**Directions for this task**
Restate all the lines below word for word, but omit the pictures.

====

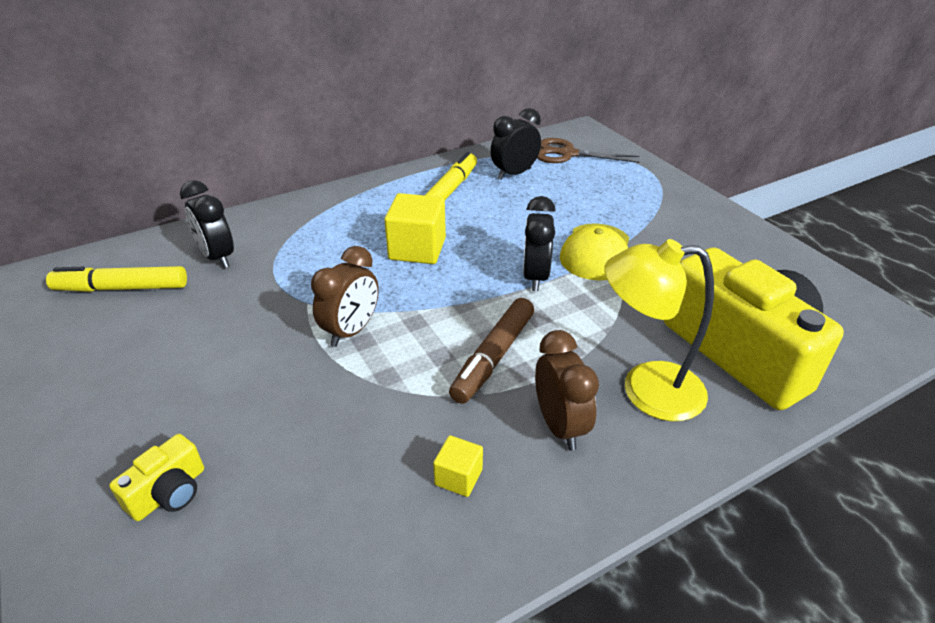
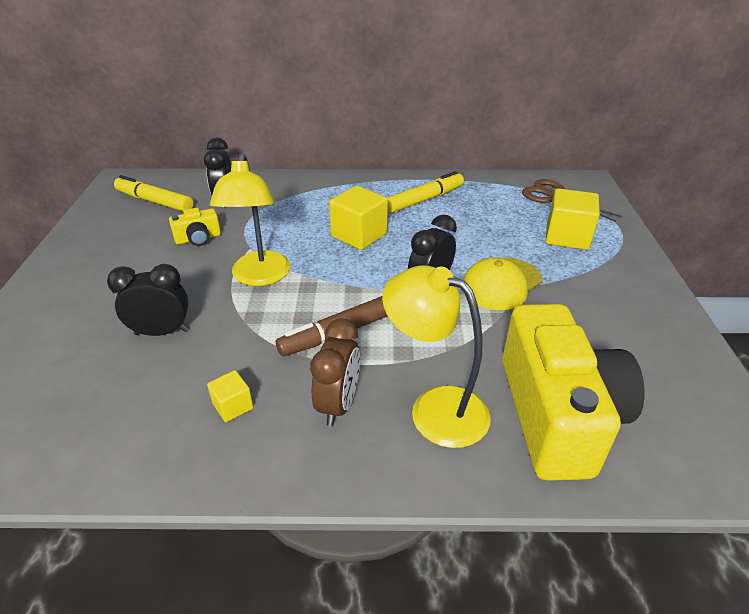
camera: 30 degrees right, 0 degrees up
(169, 492) = (66, 334): yellow camera -> yellow camera (198, 238)
(351, 331) = (259, 277): brown clock -> yellow lamp
(514, 174) = (491, 201): black clock -> black clock (162, 332)
(611, 189) = (567, 237): none -> yellow cube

====

**Result for this task**
camera: 30 degrees right, 0 degrees up
(169, 492) = (66, 334): yellow camera -> yellow camera (198, 238)
(351, 331) = (259, 277): brown clock -> yellow lamp
(514, 174) = (491, 201): black clock -> black clock (162, 332)
(611, 189) = (567, 237): none -> yellow cube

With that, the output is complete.